### WHAT THE TASK REQUIRES
Below are records; reply with nothing but the number of lines in them that contain "bottle".

BEGIN PROVIDED INFORMATION

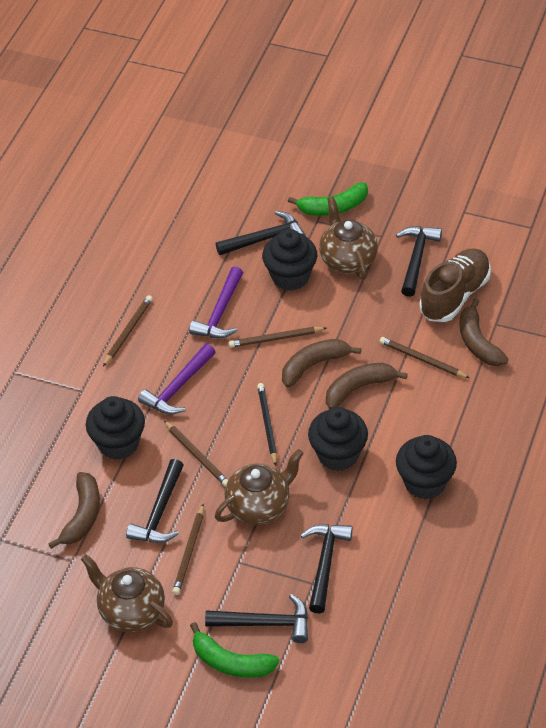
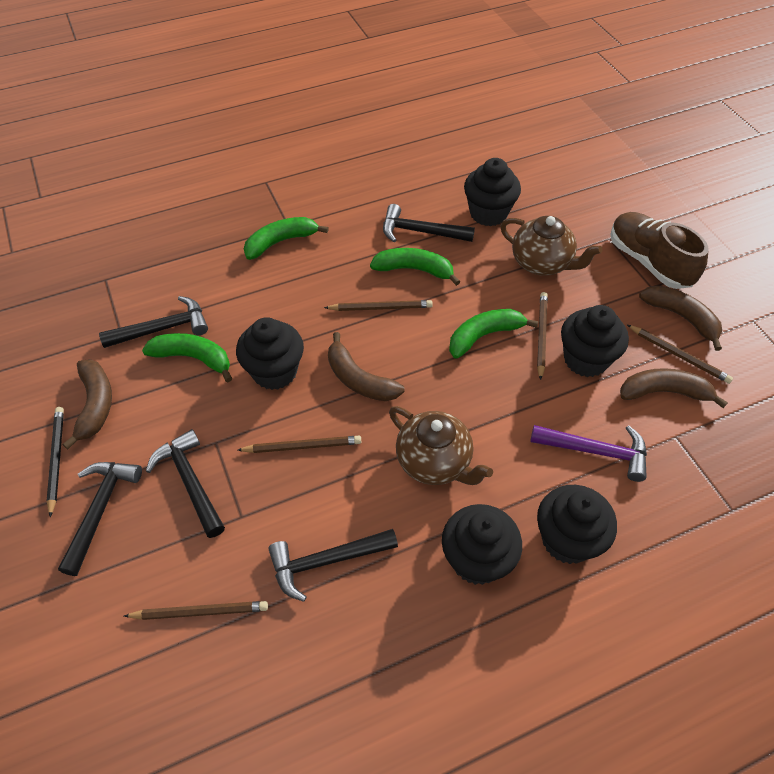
black cupcake: 4 -> 5
brown teapot: 3 -> 2
green banana: 2 -> 4
purple hammer: 2 -> 1

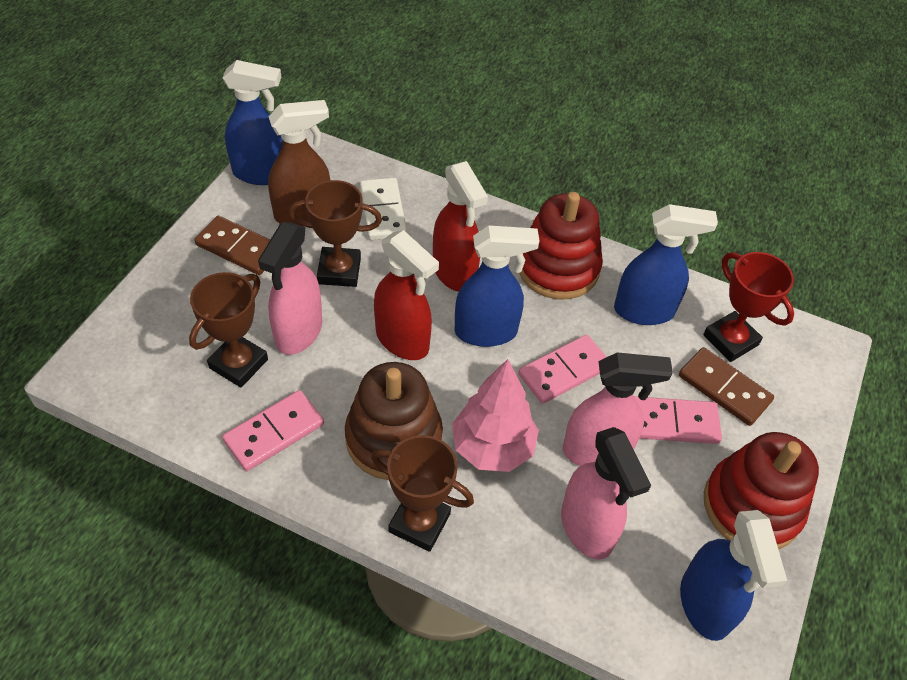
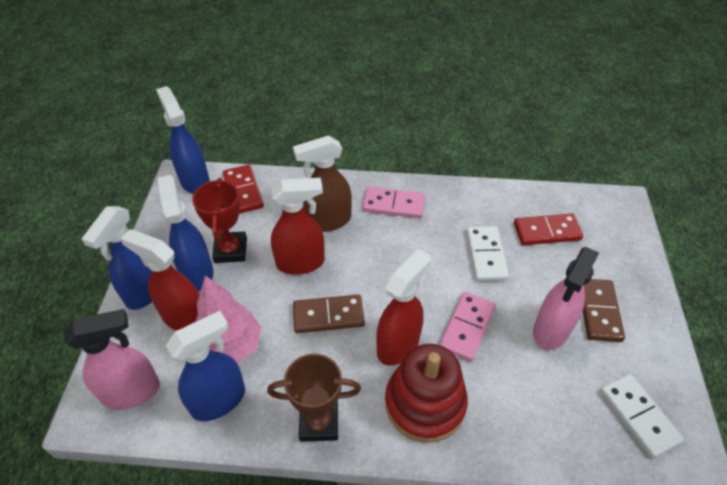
brown stacking toy: 1 -> 0
brown trophy: 3 -> 1
pink domino: 3 -> 2
pink spray bottle: 3 -> 2
red domino: 0 -> 2
red spray bottle: 2 -> 3
red stacking toy: 2 -> 1
white domino: 1 -> 2

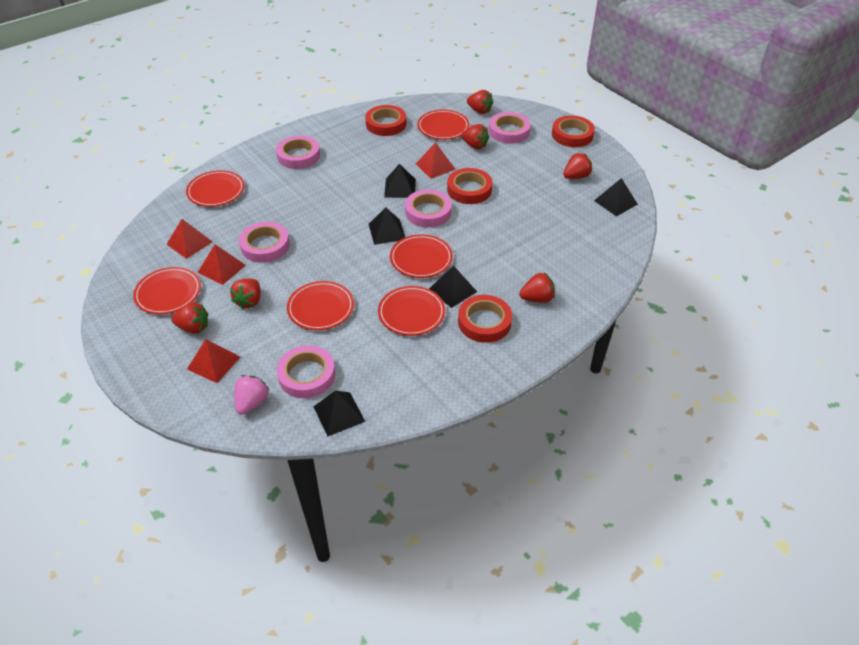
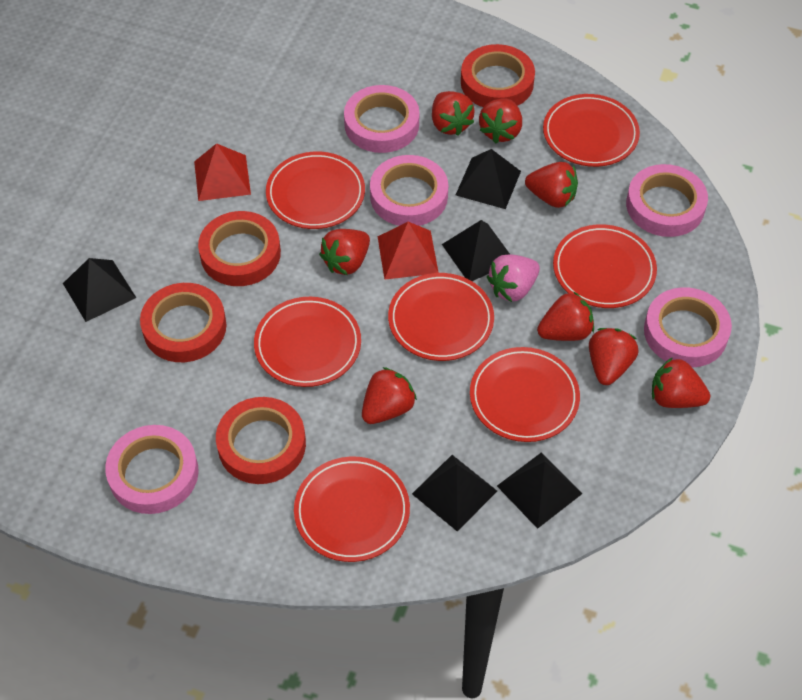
red plate: 6 -> 7
red pyramid: 4 -> 2
red strawberry: 6 -> 8

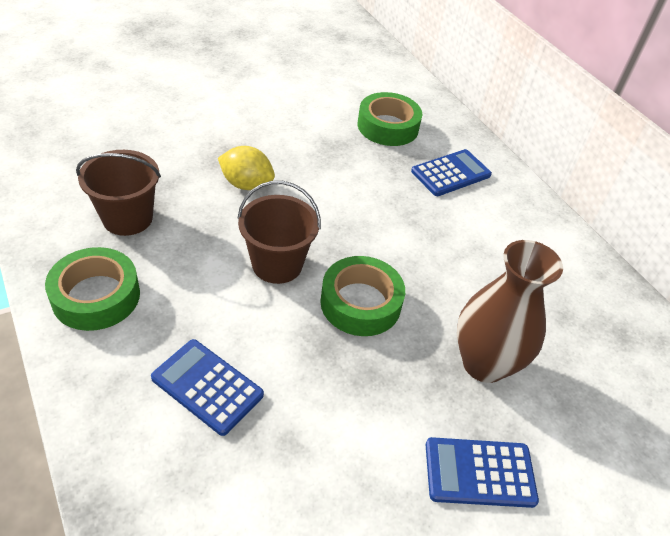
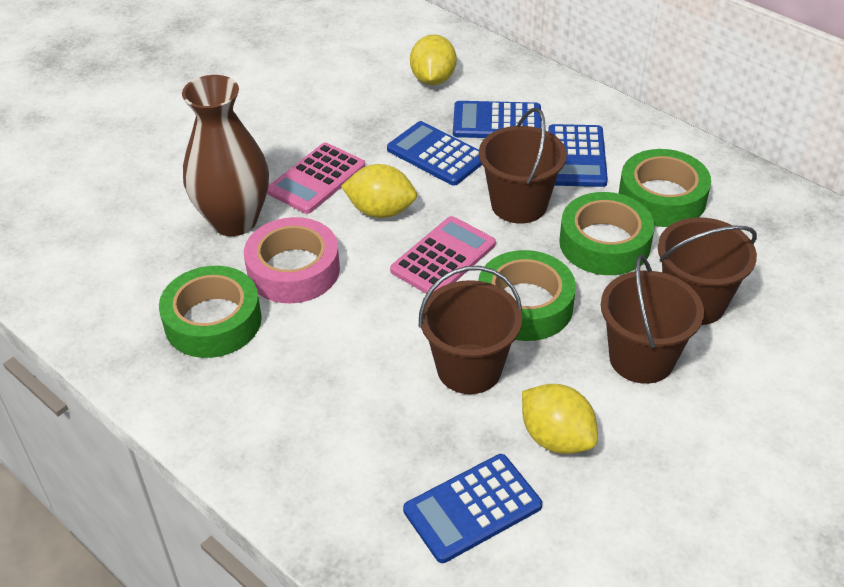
blue calculator: 3 -> 4
brown bucket: 2 -> 4
green tape: 3 -> 4
pink calculator: 0 -> 2
pink tape: 0 -> 1
yellow lemon: 1 -> 3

END PROVIDED INFORMATION

### YOUR RESPONSE
2